━━━━━ Datos del ejercicio

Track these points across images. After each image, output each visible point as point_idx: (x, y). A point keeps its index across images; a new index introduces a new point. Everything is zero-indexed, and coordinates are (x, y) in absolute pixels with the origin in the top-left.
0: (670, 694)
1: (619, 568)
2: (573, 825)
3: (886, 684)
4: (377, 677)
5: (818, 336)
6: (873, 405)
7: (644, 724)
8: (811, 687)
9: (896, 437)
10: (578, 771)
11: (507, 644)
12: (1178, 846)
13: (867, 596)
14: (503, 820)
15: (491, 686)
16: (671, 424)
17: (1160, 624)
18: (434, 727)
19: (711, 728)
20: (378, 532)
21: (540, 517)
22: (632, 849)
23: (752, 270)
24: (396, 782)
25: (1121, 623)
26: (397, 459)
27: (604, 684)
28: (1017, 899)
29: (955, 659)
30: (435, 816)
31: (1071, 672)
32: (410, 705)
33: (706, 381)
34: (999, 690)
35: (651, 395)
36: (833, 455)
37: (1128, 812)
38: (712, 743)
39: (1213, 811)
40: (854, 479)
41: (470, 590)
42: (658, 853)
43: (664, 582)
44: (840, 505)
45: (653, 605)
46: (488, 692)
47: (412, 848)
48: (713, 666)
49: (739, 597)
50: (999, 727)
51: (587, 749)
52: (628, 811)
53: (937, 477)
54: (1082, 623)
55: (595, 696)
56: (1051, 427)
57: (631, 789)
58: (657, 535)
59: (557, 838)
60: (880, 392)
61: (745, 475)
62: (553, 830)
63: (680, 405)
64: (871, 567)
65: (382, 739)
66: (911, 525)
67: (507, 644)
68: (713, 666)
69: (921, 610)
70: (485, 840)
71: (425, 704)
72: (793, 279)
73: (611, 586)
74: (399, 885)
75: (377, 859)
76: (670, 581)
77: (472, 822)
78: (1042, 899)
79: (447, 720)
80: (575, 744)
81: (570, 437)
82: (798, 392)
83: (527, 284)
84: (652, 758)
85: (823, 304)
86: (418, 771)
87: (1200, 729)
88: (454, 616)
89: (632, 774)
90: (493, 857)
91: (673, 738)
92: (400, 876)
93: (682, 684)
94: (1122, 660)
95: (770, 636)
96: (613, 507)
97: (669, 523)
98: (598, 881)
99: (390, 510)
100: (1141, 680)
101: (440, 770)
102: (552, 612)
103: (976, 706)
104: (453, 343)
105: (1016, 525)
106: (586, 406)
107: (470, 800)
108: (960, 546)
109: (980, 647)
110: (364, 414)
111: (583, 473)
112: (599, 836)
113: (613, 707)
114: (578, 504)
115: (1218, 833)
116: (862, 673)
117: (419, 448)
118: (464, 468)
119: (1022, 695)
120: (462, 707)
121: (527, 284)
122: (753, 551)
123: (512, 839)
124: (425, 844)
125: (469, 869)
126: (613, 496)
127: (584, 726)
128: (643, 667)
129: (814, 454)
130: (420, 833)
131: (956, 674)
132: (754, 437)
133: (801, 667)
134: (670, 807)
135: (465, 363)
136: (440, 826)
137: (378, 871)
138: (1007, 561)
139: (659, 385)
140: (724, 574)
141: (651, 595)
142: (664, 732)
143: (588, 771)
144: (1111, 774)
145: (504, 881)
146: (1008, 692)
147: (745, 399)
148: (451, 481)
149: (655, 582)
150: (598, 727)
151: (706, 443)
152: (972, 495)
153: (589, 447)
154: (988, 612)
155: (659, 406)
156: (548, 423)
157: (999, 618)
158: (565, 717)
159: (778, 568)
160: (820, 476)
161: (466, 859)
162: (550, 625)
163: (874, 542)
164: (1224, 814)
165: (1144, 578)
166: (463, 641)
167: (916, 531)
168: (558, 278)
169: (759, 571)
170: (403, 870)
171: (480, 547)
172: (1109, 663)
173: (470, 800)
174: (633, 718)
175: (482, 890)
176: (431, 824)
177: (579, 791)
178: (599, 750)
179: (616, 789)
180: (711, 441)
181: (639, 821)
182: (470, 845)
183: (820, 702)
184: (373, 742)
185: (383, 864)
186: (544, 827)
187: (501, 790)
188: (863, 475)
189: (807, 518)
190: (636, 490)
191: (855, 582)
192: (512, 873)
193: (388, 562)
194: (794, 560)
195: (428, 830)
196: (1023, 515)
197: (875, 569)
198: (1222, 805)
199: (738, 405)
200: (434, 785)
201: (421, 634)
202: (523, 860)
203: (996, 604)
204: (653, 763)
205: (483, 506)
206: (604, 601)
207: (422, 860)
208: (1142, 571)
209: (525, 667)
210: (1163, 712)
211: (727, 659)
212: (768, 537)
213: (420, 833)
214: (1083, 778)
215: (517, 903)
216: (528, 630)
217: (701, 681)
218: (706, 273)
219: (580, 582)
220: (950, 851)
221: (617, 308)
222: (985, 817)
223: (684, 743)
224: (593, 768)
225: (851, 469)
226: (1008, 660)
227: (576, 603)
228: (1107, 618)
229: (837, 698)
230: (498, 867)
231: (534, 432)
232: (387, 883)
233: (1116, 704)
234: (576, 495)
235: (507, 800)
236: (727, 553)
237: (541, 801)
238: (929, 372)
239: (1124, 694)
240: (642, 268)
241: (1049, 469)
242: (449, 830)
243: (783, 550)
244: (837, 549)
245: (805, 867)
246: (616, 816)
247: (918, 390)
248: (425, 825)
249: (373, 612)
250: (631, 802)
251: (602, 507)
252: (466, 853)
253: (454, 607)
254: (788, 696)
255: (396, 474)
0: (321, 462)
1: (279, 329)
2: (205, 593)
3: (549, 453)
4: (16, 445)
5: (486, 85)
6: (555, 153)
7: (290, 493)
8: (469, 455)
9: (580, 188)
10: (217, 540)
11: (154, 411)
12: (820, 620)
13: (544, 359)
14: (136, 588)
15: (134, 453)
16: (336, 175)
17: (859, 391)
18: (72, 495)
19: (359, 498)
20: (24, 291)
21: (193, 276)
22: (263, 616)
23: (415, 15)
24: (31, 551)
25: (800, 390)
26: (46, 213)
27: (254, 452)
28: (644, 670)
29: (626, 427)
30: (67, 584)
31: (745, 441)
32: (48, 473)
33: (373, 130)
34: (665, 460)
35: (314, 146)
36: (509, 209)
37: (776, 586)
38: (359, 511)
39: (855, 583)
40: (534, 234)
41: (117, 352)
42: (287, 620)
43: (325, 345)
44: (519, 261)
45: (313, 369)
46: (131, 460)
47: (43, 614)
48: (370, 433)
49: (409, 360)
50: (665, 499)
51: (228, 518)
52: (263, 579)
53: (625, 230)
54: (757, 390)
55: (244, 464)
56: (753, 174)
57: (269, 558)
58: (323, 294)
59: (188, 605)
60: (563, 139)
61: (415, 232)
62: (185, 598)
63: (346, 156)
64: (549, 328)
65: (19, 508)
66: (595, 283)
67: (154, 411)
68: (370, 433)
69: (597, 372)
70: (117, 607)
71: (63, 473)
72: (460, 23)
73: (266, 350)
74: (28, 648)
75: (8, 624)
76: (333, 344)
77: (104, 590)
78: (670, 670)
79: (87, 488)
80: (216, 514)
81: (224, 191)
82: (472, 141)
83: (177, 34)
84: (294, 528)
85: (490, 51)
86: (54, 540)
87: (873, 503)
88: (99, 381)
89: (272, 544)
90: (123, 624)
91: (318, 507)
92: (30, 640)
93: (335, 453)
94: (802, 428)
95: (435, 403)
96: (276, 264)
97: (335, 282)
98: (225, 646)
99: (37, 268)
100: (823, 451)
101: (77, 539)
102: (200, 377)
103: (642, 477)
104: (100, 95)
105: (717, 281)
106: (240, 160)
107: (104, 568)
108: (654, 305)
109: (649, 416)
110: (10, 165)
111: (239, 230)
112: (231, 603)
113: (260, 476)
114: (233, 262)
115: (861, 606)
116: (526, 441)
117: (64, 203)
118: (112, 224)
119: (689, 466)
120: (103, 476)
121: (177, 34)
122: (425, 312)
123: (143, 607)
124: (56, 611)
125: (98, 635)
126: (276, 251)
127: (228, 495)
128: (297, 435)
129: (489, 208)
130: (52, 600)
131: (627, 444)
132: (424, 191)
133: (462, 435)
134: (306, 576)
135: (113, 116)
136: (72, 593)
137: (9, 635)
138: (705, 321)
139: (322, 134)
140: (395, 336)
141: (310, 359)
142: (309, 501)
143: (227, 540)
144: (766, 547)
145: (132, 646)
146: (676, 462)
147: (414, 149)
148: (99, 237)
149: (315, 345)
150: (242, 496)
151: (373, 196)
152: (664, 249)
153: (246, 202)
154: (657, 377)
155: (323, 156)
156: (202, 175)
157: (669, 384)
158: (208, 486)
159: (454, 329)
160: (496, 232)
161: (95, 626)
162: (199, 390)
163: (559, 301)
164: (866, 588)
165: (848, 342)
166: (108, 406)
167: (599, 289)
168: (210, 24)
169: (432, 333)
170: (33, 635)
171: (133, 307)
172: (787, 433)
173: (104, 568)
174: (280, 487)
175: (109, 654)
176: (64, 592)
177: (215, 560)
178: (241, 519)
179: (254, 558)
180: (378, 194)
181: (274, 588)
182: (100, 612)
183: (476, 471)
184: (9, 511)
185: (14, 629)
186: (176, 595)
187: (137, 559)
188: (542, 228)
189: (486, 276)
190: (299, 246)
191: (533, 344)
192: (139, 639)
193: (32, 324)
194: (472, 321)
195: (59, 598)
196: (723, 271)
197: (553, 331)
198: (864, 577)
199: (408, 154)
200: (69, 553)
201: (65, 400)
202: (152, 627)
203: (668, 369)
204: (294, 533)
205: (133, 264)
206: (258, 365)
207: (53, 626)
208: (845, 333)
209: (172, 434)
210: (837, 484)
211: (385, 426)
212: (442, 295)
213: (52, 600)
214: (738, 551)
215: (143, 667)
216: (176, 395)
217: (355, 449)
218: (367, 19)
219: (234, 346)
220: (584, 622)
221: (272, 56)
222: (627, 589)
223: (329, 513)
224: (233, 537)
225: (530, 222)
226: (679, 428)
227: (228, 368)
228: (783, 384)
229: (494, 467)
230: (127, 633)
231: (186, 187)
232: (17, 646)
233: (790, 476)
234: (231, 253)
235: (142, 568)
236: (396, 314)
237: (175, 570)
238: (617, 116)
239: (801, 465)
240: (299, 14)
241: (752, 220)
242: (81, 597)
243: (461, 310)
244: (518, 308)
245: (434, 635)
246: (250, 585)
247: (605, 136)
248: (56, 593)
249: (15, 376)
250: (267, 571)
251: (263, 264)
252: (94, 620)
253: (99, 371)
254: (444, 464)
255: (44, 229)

━━━━━━━━━━

**Tarea requerida**
¿Puedes convertir en una lista numerada las líneas de las entradas, sin incluir las líneas en blanco? Empieza en la primera línea de las entradas y detente después de la línea que contiene "55: (595, 696)", incluida esta.

**Ejercicio resuelto**
1. Track these points across images. After each image, output each visible point as point_idx: (x, y). A point keeps its index across images; a new index introduces a new point. Everything is zero-indexed, and coordinates are (x, y) in absolute pixels with the origin in the top-left.
2. 0: (670, 694)
3. 1: (619, 568)
4. 2: (573, 825)
5. 3: (886, 684)
6. 4: (377, 677)
7. 5: (818, 336)
8. 6: (873, 405)
9. 7: (644, 724)
10. 8: (811, 687)
11. 9: (896, 437)
12. 10: (578, 771)
13. 11: (507, 644)
14. 12: (1178, 846)
15. 13: (867, 596)
16. 14: (503, 820)
17. 15: (491, 686)
18. 16: (671, 424)
19. 17: (1160, 624)
20. 18: (434, 727)
21. 19: (711, 728)
22. 20: (378, 532)
23. 21: (540, 517)
24. 22: (632, 849)
25. 23: (752, 270)
26. 24: (396, 782)
27. 25: (1121, 623)
28. 26: (397, 459)
29. 27: (604, 684)
30. 28: (1017, 899)
31. 29: (955, 659)
32. 30: (435, 816)
33. 31: (1071, 672)
34. 32: (410, 705)
35. 33: (706, 381)
36. 34: (999, 690)
37. 35: (651, 395)
38. 36: (833, 455)
39. 37: (1128, 812)
40. 38: (712, 743)
41. 39: (1213, 811)
42. 40: (854, 479)
43. 41: (470, 590)
44. 42: (658, 853)
45. 43: (664, 582)
46. 44: (840, 505)
47. 45: (653, 605)
48. 46: (488, 692)
49. 47: (412, 848)
50. 48: (713, 666)
51. 49: (739, 597)
52. 50: (999, 727)
53. 51: (587, 749)
54. 52: (628, 811)
55. 53: (937, 477)
56. 54: (1082, 623)
57. 55: (595, 696)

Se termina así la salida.